── The data

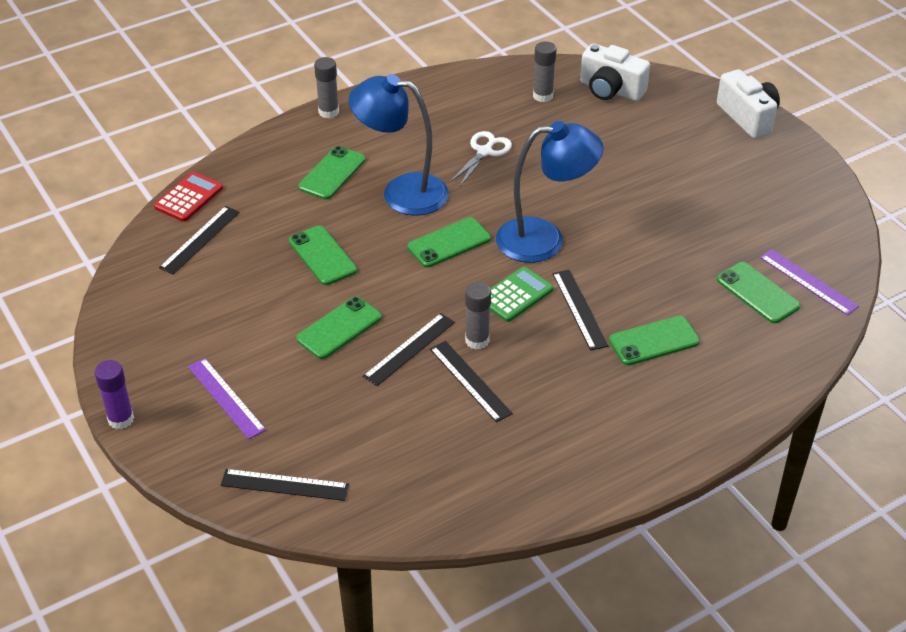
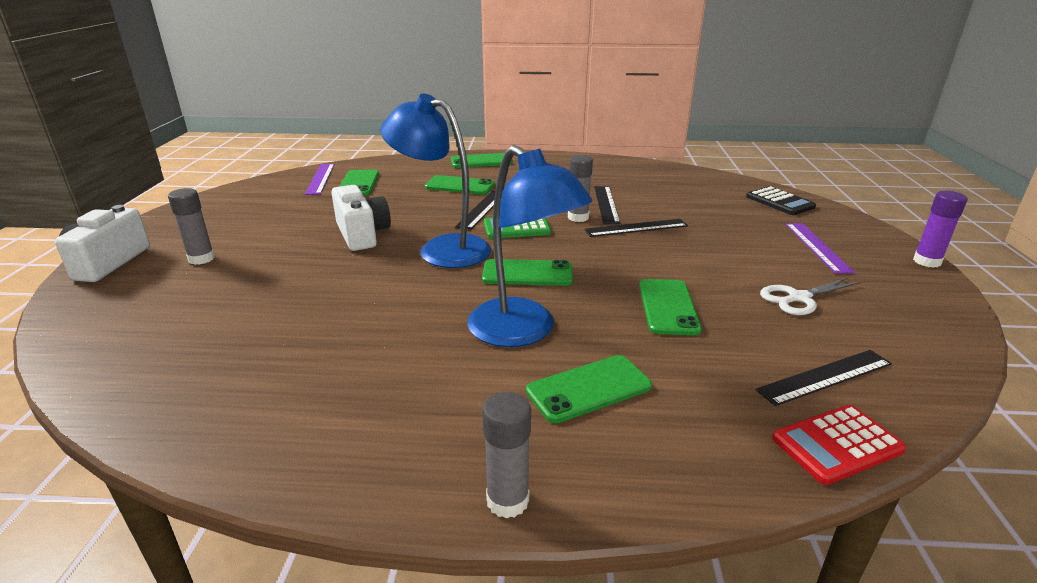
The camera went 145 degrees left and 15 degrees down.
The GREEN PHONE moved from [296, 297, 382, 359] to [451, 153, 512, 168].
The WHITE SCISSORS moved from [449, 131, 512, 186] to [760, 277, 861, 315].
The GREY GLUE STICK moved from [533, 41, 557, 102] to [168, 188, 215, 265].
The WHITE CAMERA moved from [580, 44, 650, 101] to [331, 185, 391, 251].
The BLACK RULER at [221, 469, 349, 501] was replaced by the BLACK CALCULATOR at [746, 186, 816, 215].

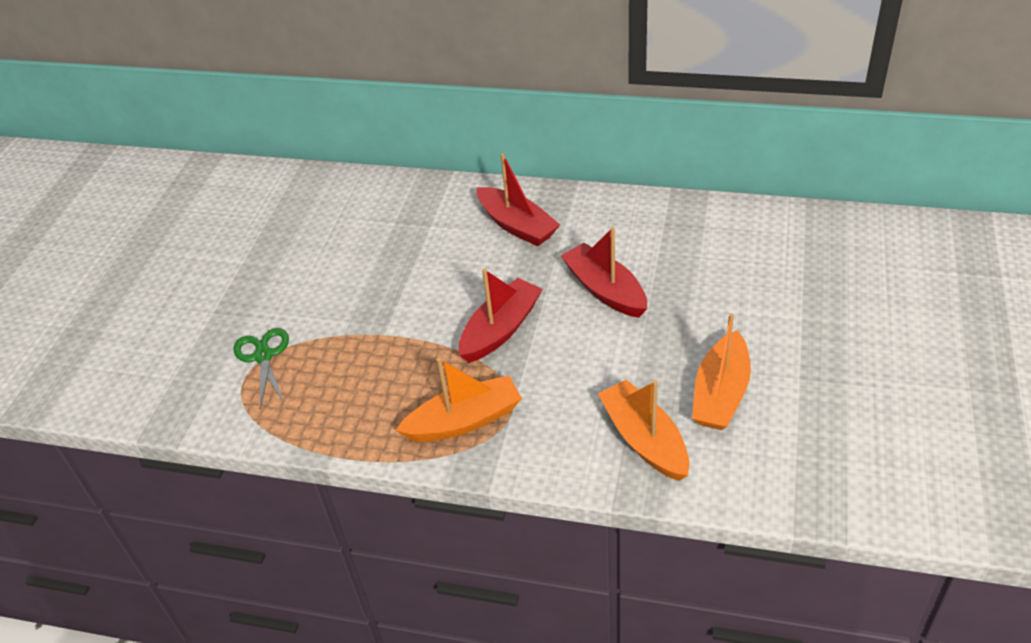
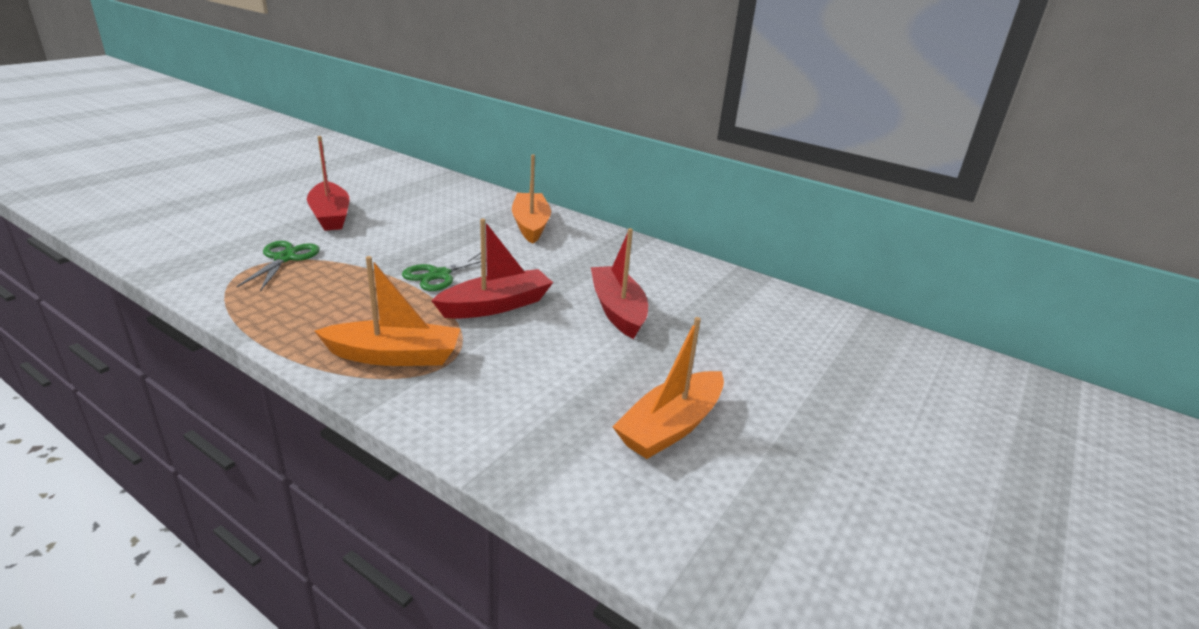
The camera went 15 degrees right and 15 degrees down.
The GREEN SCISSORS at [402, 252, 487, 291] appeared.
The RED BOAT moved from [477, 153, 560, 246] to [307, 136, 350, 231].
The ORANGE BOAT moved from [598, 380, 689, 481] to [512, 154, 551, 244].

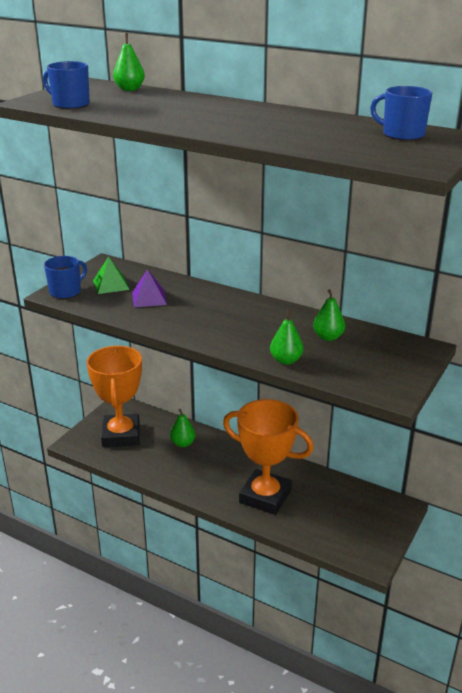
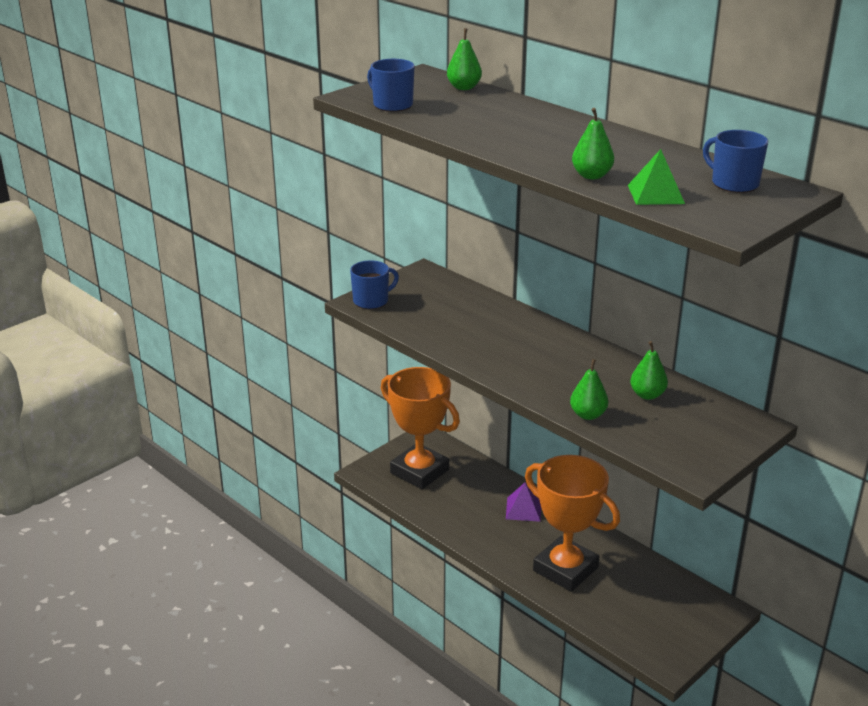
The camera went 15 degrees right and 0 degrees up.
The GREEN PYRAMID moved from [93, 256, 129, 294] to [628, 149, 685, 205].
The PURPLE PYRAMID moved from [132, 269, 167, 307] to [506, 482, 541, 522].
The GREEN PEAR moved from [170, 409, 196, 447] to [572, 108, 614, 180].
The ORANGE TROPHY at [87, 346, 142, 447] turned 60 degrees counterclockwise.

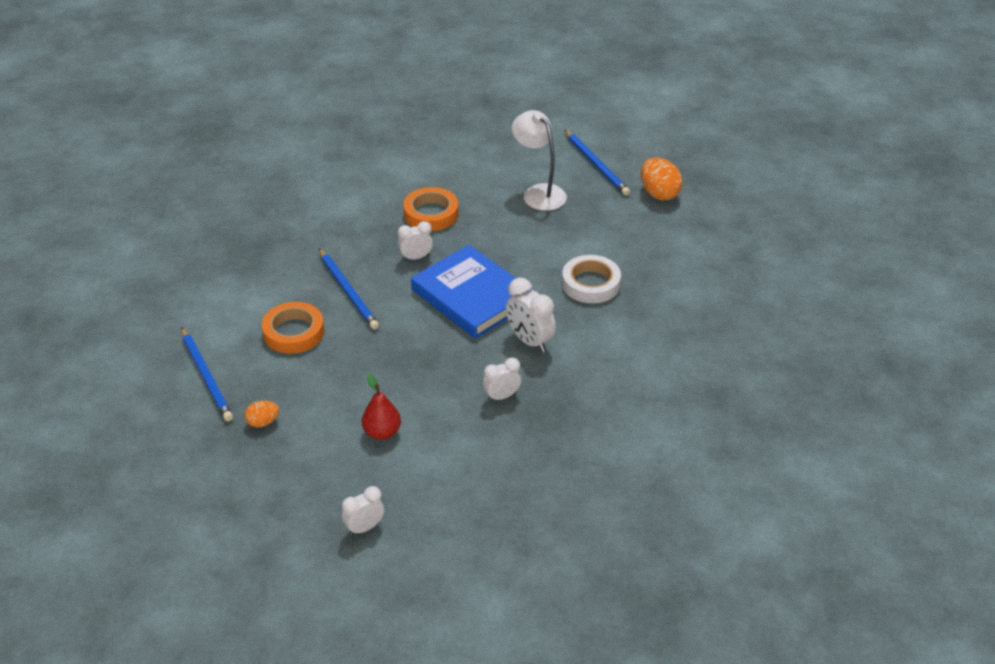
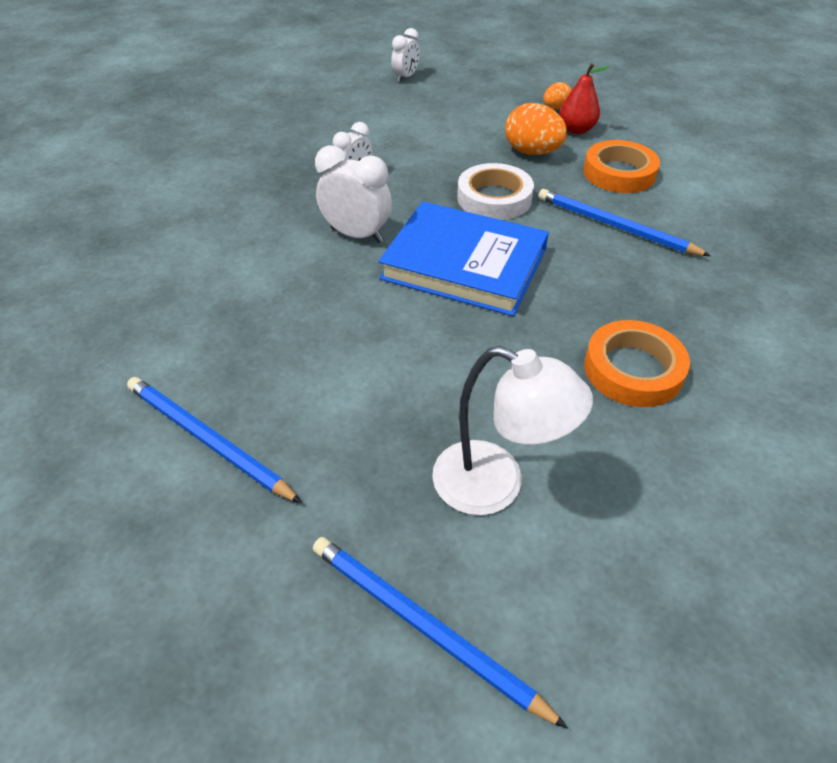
The camera went 155 degrees right and 5 degrees up.
The WHITE CLOCK at [398, 221, 433, 261] disappeared.
The BLUE PENCIL moved from [181, 327, 233, 421] to [127, 377, 302, 503].
The RED PEAR moved from [362, 374, 401, 440] to [560, 63, 609, 134].
The WHITE TAPE moved from [562, 255, 621, 303] to [457, 163, 534, 220].
The ORANGE EGG moved from [641, 158, 682, 201] to [505, 103, 567, 155].

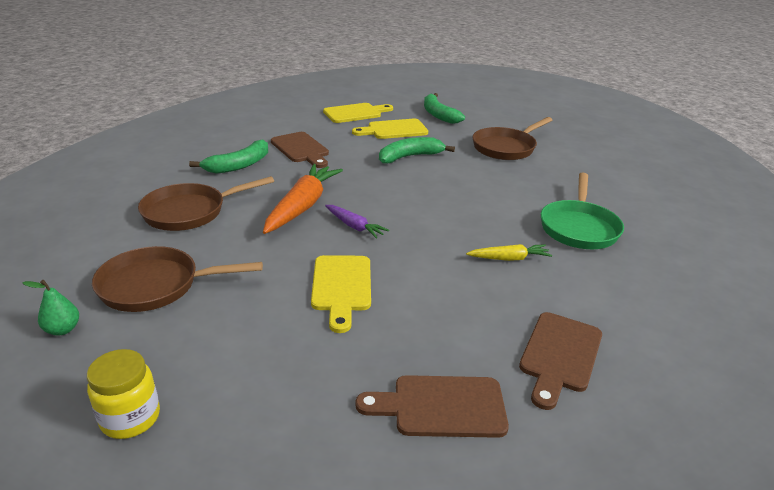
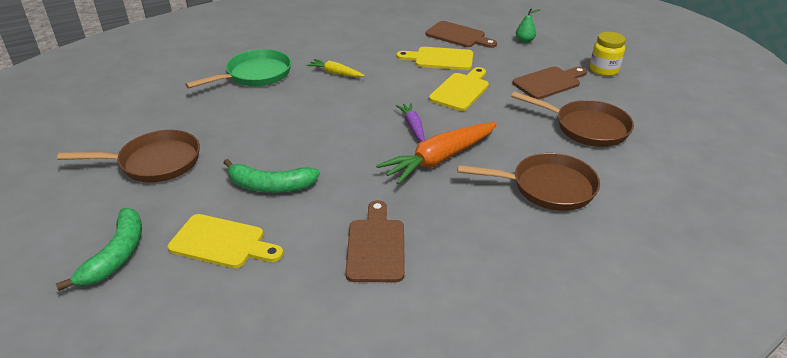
The camera went 145 degrees left and 5 degrees up.
The GREEN BANANA at [189, 140, 268, 174] disappeared.
The GREEN PEAR moved from [23, 280, 79, 335] to [516, 9, 541, 43].
The YELLOW CUTTING BOARD moved from [323, 103, 393, 123] to [396, 47, 473, 70].
The BROWN CUTTING BOARD moved from [519, 312, 602, 410] to [512, 66, 587, 100].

────

Problem requirements:
All of the entries must be reproduced exactly, apart from the pictures, which are to be dropped.

Exercise answer:
The camera went 145 degrees left and 15 degrees down.
The GREEN PHONE moved from [296, 297, 382, 359] to [451, 153, 512, 168].
The WHITE SCISSORS moved from [449, 131, 512, 186] to [760, 277, 861, 315].
The GREY GLUE STICK moved from [533, 41, 557, 102] to [168, 188, 215, 265].
The WHITE CAMERA moved from [580, 44, 650, 101] to [331, 185, 391, 251].
The BLACK RULER at [221, 469, 349, 501] was replaced by the BLACK CALCULATOR at [746, 186, 816, 215].

The camera went 15 degrees right and 15 degrees down.
The GREEN SCISSORS at [402, 252, 487, 291] appeared.
The RED BOAT moved from [477, 153, 560, 246] to [307, 136, 350, 231].
The ORANGE BOAT moved from [598, 380, 689, 481] to [512, 154, 551, 244].

The camera went 15 degrees right and 0 degrees up.
The GREEN PYRAMID moved from [93, 256, 129, 294] to [628, 149, 685, 205].
The PURPLE PYRAMID moved from [132, 269, 167, 307] to [506, 482, 541, 522].
The GREEN PEAR moved from [170, 409, 196, 447] to [572, 108, 614, 180].
The ORANGE TROPHY at [87, 346, 142, 447] turned 60 degrees counterclockwise.

The camera went 155 degrees right and 5 degrees up.
The WHITE CLOCK at [398, 221, 433, 261] disappeared.
The BLUE PENCIL moved from [181, 327, 233, 421] to [127, 377, 302, 503].
The RED PEAR moved from [362, 374, 401, 440] to [560, 63, 609, 134].
The WHITE TAPE moved from [562, 255, 621, 303] to [457, 163, 534, 220].
The ORANGE EGG moved from [641, 158, 682, 201] to [505, 103, 567, 155].

The camera went 145 degrees left and 5 degrees up.
The GREEN BANANA at [189, 140, 268, 174] disappeared.
The GREEN PEAR moved from [23, 280, 79, 335] to [516, 9, 541, 43].
The YELLOW CUTTING BOARD moved from [323, 103, 393, 123] to [396, 47, 473, 70].
The BROWN CUTTING BOARD moved from [519, 312, 602, 410] to [512, 66, 587, 100].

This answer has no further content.